## DATASET EXCERPTS
[Start of section]

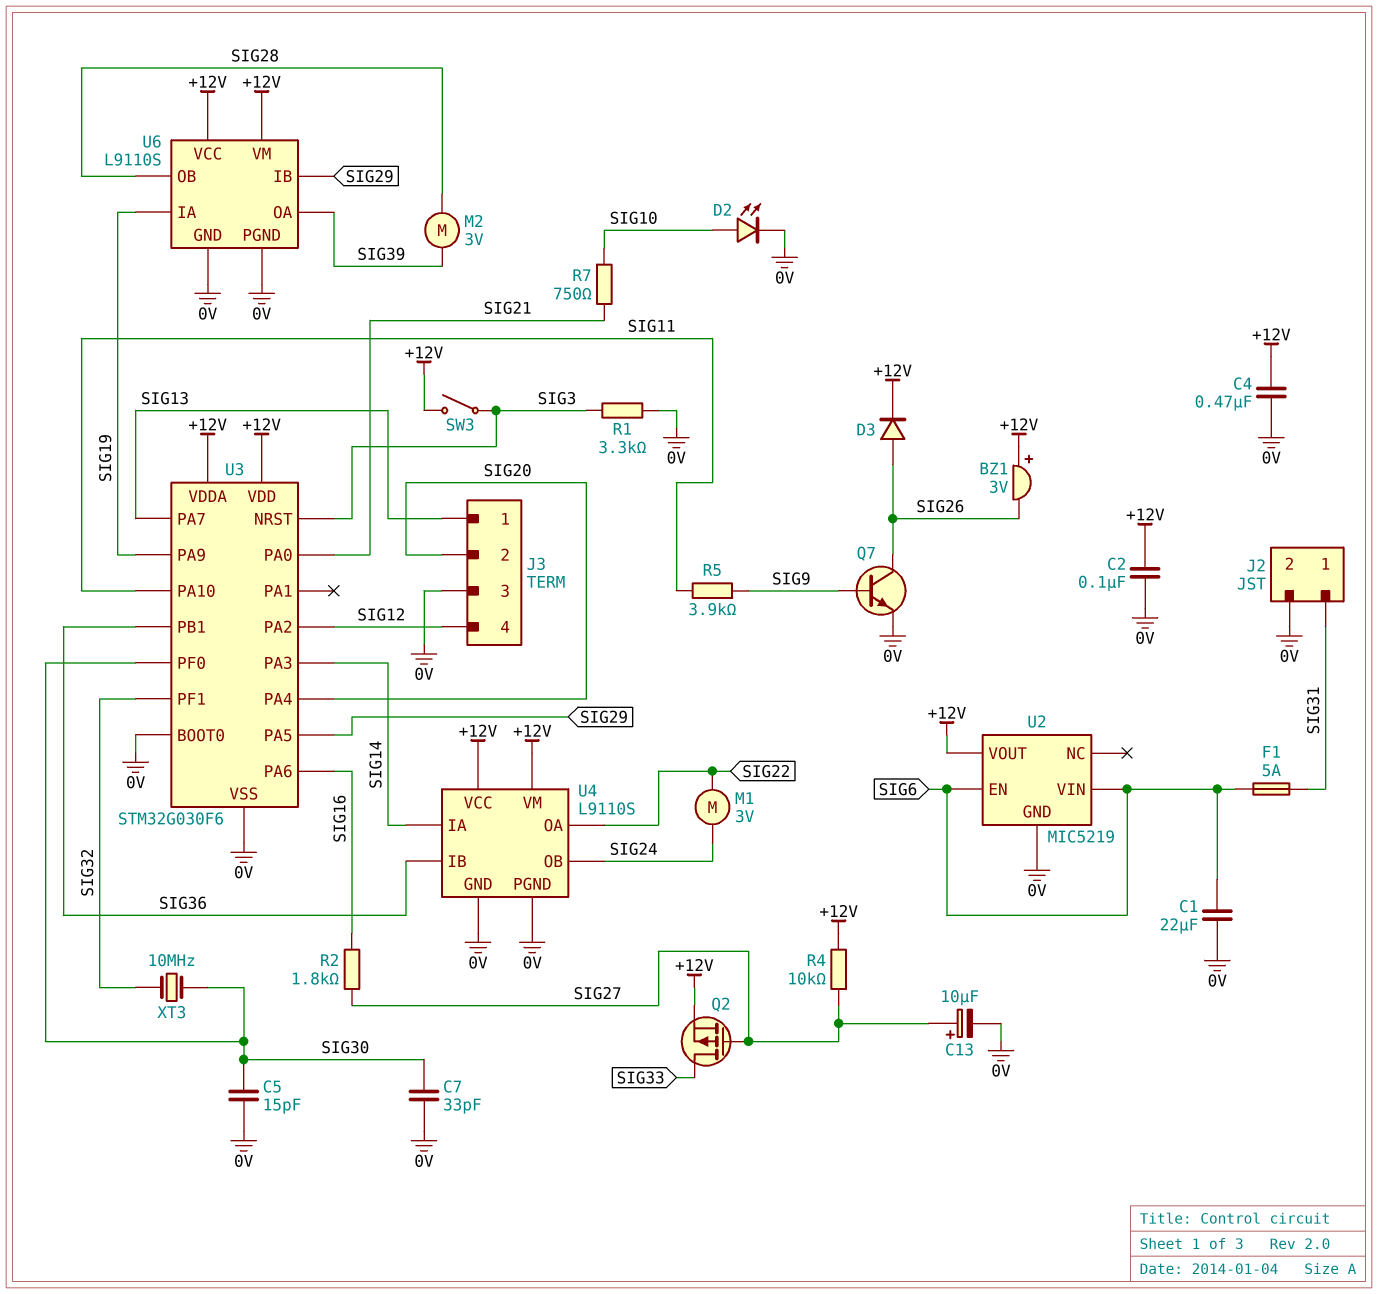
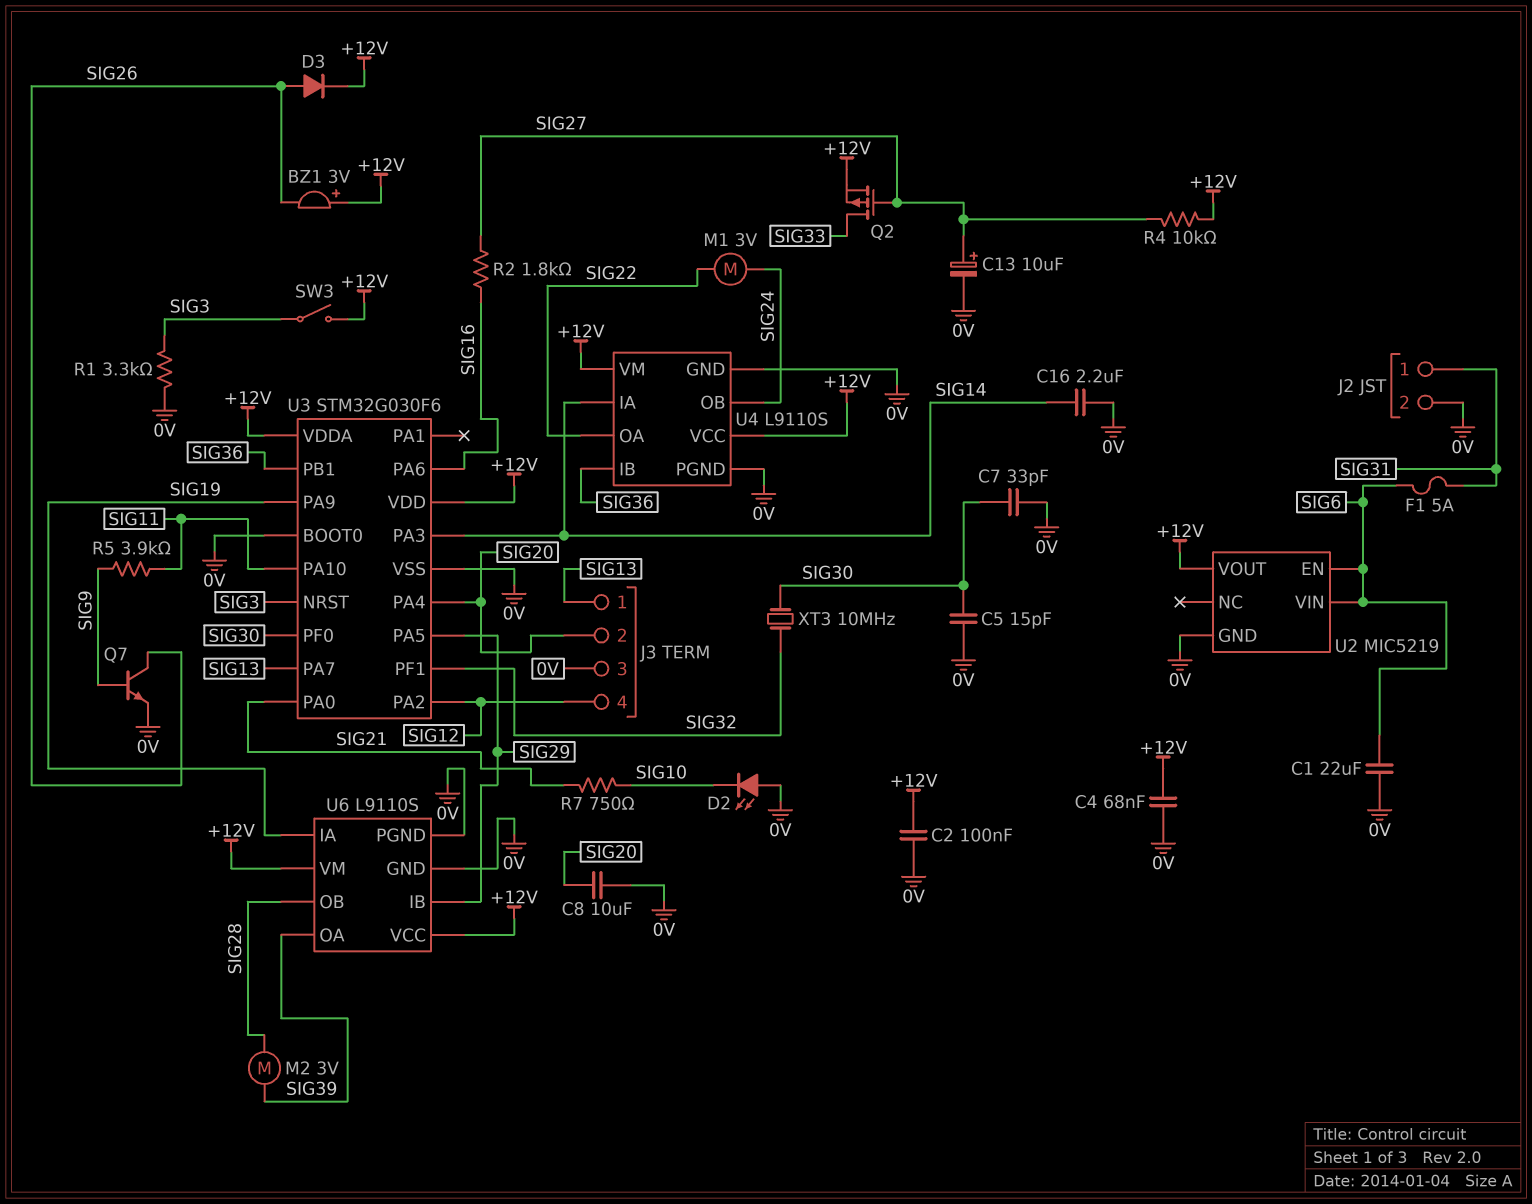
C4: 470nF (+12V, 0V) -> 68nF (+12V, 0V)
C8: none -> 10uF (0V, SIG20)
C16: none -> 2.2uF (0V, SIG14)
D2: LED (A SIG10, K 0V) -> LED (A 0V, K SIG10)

[End of section]
[Start of section]

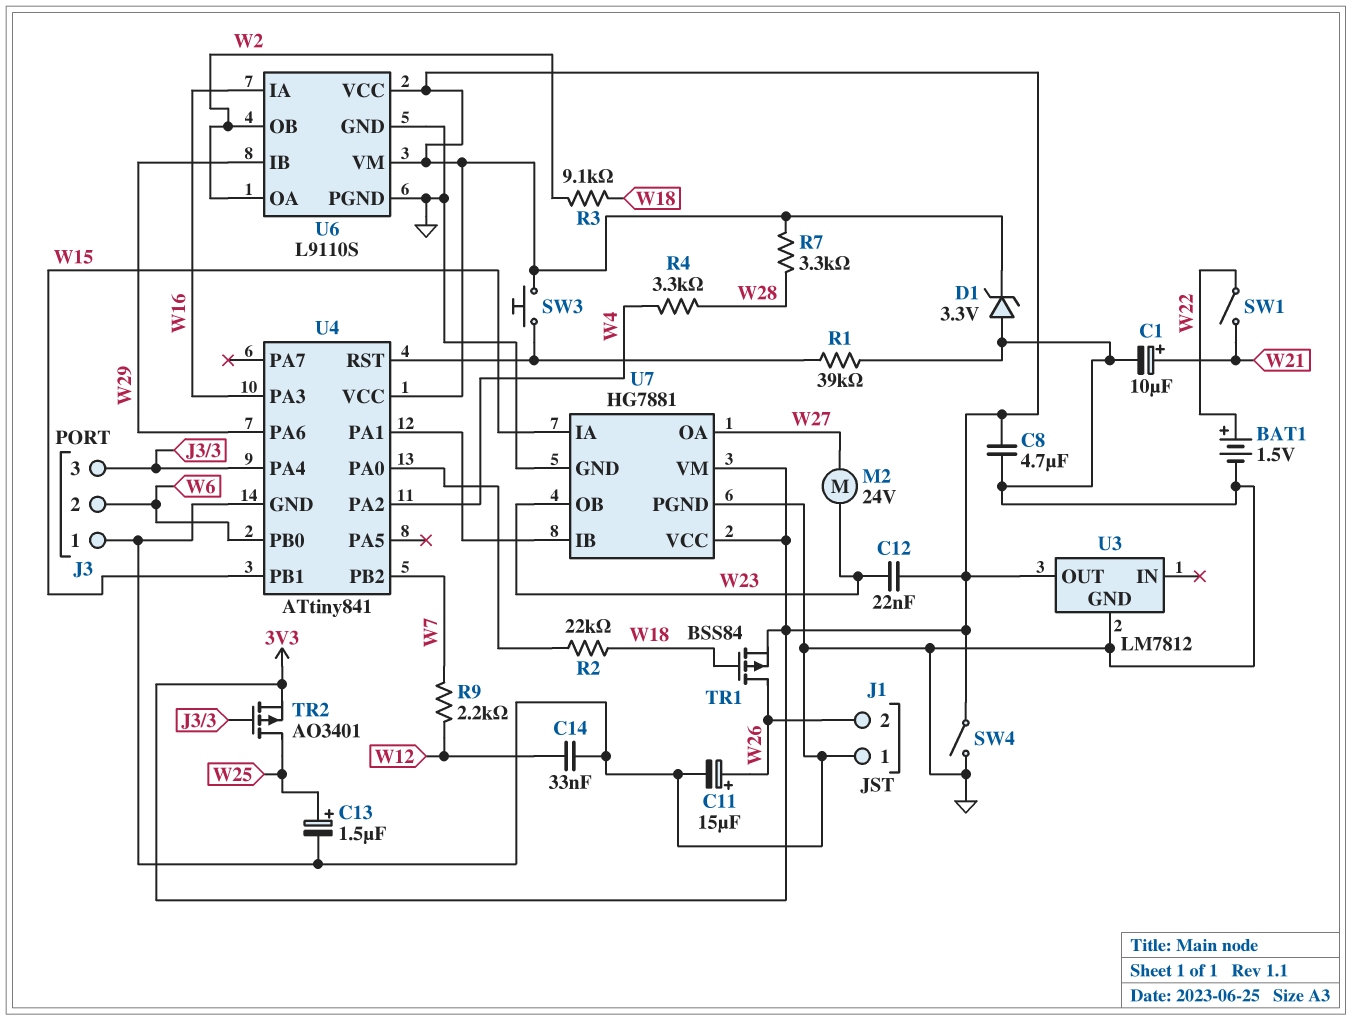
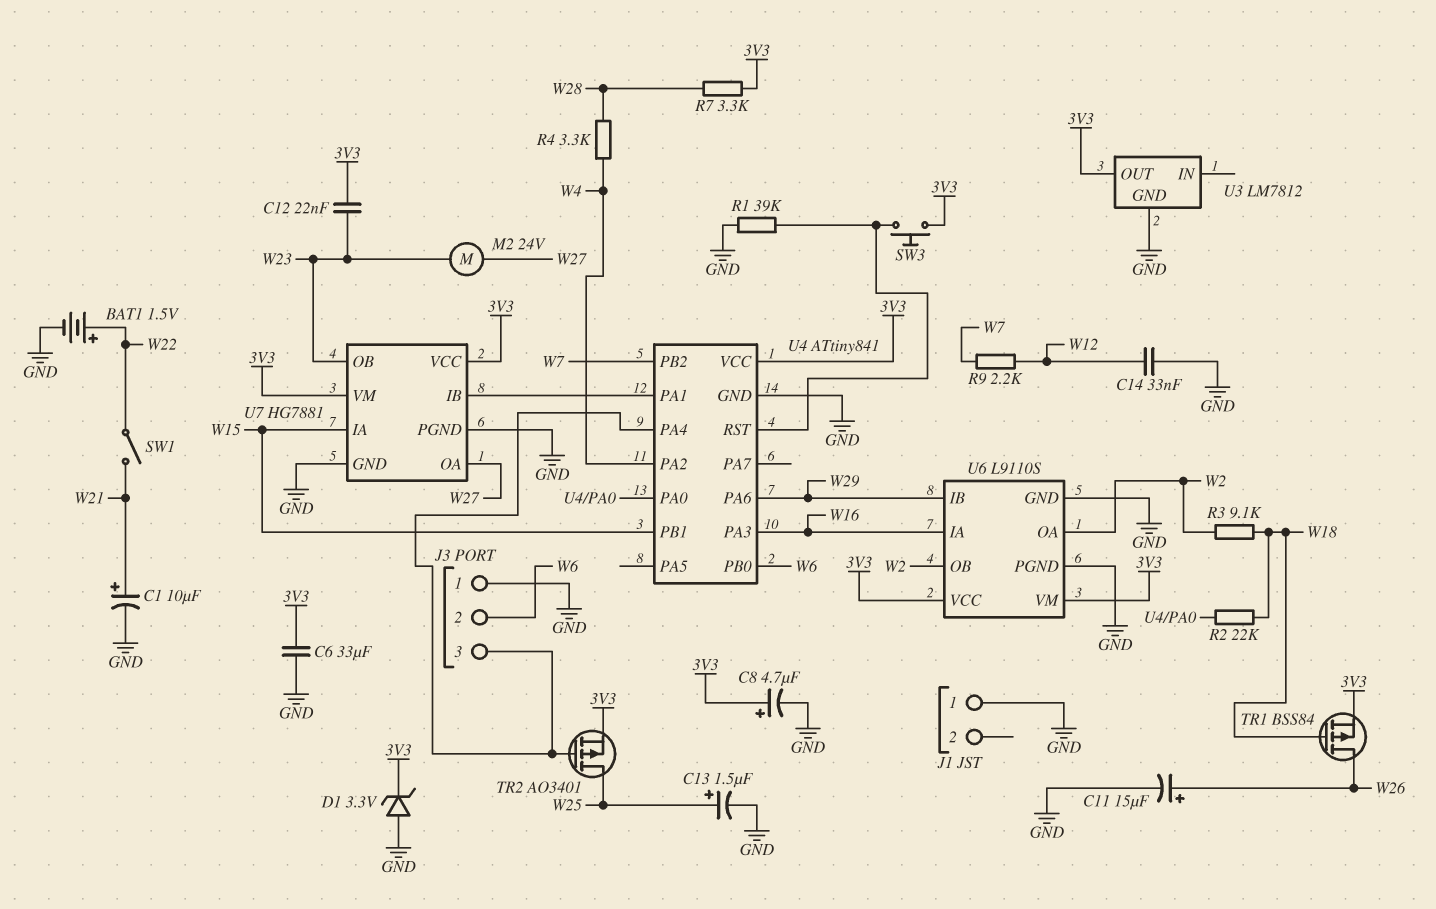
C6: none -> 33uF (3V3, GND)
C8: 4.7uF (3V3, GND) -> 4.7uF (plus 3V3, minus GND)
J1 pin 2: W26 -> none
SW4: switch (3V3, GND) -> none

[End of section]
[Start of section]

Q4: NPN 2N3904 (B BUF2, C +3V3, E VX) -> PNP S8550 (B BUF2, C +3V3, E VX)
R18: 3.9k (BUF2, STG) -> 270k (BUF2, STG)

[End of section]

## WORK ORDER
Would you output, from the records above, exactly the run of lines that starts at the line containing "C8: 4.7uF (3V3, GND)" and ends at the line containing "SW4: switch (3V3, GND) -> none", and only that run?

## YOUR RESPONSE
C8: 4.7uF (3V3, GND) -> 4.7uF (plus 3V3, minus GND)
J1 pin 2: W26 -> none
SW4: switch (3V3, GND) -> none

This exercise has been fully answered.